(Data records Opens)

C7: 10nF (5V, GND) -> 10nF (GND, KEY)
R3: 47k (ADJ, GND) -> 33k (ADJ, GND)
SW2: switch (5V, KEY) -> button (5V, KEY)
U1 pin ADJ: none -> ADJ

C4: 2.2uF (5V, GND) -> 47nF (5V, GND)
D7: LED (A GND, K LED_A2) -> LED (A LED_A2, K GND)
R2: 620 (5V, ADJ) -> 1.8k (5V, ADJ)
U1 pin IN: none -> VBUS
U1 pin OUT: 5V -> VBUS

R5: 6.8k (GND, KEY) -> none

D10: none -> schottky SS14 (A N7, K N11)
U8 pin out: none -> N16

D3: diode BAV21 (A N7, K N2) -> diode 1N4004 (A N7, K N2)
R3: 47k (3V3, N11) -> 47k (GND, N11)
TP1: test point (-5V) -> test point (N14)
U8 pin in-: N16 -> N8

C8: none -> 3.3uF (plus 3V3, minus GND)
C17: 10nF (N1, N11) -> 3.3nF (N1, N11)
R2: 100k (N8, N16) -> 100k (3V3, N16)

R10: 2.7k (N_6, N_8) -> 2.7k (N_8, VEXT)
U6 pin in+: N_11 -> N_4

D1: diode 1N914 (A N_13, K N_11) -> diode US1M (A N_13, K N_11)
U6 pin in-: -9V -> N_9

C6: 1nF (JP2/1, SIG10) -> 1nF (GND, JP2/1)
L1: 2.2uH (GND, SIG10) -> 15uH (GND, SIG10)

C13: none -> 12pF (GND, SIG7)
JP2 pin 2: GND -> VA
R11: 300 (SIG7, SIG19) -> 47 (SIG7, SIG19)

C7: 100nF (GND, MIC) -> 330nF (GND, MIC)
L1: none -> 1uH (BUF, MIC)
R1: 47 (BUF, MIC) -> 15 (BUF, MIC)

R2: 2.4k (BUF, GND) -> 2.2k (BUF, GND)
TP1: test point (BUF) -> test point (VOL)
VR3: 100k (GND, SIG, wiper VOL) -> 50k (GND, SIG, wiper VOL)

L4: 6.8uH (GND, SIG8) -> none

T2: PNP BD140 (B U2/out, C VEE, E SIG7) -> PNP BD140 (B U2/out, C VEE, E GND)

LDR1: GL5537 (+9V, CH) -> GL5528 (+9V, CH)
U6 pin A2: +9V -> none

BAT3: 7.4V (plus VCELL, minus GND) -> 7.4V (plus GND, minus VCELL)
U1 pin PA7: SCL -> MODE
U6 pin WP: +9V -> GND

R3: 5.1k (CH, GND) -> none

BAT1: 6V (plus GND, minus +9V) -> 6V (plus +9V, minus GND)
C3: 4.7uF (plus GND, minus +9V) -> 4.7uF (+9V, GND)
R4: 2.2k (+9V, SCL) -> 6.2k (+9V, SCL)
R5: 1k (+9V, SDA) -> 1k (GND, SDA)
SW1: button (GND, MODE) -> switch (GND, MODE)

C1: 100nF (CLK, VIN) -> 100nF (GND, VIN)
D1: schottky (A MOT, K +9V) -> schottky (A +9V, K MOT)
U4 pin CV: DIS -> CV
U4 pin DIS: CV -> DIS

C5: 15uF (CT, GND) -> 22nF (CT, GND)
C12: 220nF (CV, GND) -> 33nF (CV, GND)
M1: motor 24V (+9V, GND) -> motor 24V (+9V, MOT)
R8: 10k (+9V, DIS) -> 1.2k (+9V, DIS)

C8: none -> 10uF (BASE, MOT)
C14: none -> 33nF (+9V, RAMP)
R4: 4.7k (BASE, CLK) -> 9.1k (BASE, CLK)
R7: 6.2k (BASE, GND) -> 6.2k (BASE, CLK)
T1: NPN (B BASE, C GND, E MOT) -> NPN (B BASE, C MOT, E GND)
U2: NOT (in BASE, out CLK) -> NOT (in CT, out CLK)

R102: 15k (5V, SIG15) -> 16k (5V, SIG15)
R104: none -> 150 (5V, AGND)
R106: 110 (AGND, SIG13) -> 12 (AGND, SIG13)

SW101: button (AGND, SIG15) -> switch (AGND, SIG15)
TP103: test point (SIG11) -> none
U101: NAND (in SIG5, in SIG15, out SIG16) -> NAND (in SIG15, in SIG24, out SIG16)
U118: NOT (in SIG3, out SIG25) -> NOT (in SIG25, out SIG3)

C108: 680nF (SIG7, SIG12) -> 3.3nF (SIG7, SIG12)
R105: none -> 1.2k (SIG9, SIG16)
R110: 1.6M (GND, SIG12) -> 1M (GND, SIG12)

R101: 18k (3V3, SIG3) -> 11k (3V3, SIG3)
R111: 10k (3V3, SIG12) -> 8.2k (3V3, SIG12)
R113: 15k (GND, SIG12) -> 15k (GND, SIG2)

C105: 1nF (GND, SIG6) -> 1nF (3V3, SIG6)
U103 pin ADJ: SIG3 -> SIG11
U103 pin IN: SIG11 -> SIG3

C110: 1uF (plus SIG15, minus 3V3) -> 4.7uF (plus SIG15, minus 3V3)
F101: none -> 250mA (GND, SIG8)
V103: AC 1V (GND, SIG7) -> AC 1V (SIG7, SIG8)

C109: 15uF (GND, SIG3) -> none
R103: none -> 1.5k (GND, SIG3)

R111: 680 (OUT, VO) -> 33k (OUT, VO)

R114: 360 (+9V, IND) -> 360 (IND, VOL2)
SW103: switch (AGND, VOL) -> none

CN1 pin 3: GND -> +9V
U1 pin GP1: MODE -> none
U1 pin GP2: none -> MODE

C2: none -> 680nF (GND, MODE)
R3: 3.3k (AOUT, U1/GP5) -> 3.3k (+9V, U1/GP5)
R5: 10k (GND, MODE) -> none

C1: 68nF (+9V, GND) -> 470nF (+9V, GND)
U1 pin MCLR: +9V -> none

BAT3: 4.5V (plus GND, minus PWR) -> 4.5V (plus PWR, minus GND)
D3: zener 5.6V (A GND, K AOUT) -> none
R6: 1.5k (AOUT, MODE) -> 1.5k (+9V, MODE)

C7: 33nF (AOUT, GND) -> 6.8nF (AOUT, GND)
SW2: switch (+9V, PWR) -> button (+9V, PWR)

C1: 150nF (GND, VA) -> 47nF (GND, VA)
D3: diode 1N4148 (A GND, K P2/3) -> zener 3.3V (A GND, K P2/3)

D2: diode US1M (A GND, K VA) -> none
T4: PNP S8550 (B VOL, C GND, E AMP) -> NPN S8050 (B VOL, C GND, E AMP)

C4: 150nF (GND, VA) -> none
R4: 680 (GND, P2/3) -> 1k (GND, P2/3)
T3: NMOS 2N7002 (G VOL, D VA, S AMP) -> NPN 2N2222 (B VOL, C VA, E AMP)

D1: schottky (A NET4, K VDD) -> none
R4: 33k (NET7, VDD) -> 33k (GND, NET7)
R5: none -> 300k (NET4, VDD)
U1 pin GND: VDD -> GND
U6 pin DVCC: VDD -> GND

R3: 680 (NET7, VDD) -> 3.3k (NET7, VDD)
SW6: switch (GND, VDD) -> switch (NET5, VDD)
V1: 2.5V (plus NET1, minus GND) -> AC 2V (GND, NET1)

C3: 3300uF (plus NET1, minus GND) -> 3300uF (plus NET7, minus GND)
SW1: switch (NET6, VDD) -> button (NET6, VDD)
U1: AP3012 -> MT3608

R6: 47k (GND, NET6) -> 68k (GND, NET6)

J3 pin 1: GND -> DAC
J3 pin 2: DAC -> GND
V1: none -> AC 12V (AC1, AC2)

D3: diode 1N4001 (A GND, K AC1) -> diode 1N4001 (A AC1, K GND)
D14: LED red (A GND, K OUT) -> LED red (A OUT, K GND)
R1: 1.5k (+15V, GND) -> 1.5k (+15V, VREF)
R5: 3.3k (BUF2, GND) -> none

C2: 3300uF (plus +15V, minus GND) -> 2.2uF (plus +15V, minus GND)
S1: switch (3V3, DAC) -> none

(Data records Closes)

Using the data above, print exactly the lines from the line that contains "D1: schottky (A NET4, K VDD) -> none" through the line that contains "D14: LED red", with both included.

D1: schottky (A NET4, K VDD) -> none
R4: 33k (NET7, VDD) -> 33k (GND, NET7)
R5: none -> 300k (NET4, VDD)
U1 pin GND: VDD -> GND
U6 pin DVCC: VDD -> GND

R3: 680 (NET7, VDD) -> 3.3k (NET7, VDD)
SW6: switch (GND, VDD) -> switch (NET5, VDD)
V1: 2.5V (plus NET1, minus GND) -> AC 2V (GND, NET1)

C3: 3300uF (plus NET1, minus GND) -> 3300uF (plus NET7, minus GND)
SW1: switch (NET6, VDD) -> button (NET6, VDD)
U1: AP3012 -> MT3608

R6: 47k (GND, NET6) -> 68k (GND, NET6)

J3 pin 1: GND -> DAC
J3 pin 2: DAC -> GND
V1: none -> AC 12V (AC1, AC2)

D3: diode 1N4001 (A GND, K AC1) -> diode 1N4001 (A AC1, K GND)
D14: LED red (A GND, K OUT) -> LED red (A OUT, K GND)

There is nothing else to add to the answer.